**GIVEN PROBLEM:**
Rewrite the stretch of lines from the one containing "westward (269, 818)" through the one containing "Violetmere (451, 861)", keeping each word, and shift every answer coordinate by -117.

**EXTRACTED ENTRIES:**
┄┄┄┄┄┄┄┄┄┄
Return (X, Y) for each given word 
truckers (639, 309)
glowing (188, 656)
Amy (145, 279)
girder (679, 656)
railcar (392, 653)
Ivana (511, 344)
┄┄┄┄┄┄┄┄┄┄
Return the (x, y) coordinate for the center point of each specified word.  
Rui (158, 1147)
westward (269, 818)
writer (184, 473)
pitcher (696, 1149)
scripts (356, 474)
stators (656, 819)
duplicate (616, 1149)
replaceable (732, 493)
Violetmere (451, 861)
┄┄┄┄┄┄┄┄┄┄
**ANSWER IN FULL:**
westward (152, 701)
writer (67, 356)
pitcher (579, 1032)
scripts (239, 357)
stators (539, 702)
duplicate (499, 1032)
replaceable (615, 376)
Violetmere (334, 744)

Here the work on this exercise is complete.